_DATA SECTION:_
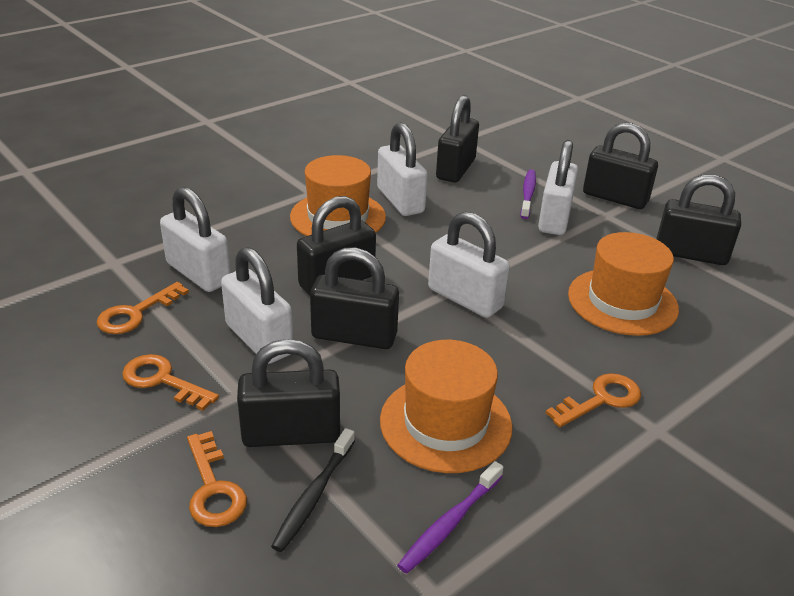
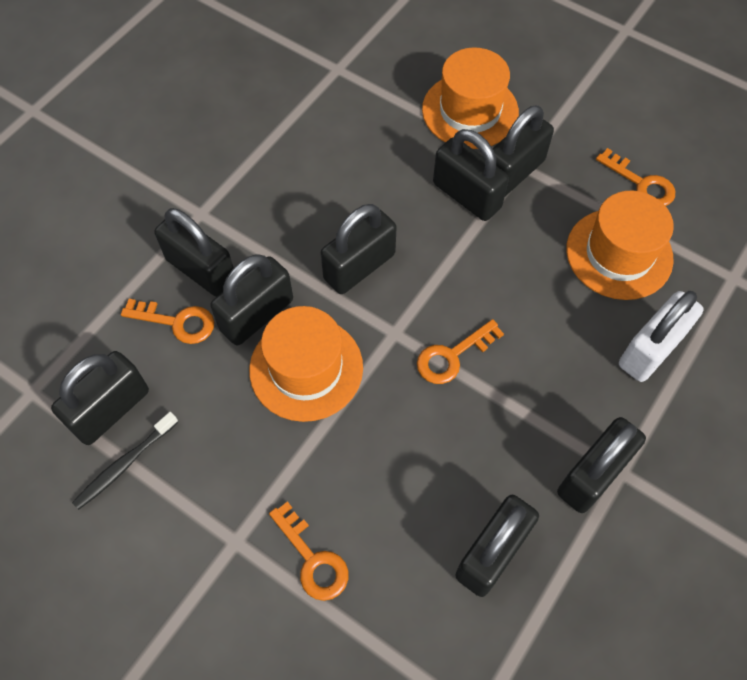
black padlock: 6 -> 8
purple toothbrush: 2 -> 0
white padlock: 5 -> 1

_TASK GOAL:_ Omit the pictures, then give all the lines above again exactly.

_ANSWER AREA:_
black padlock: 6 -> 8
purple toothbrush: 2 -> 0
white padlock: 5 -> 1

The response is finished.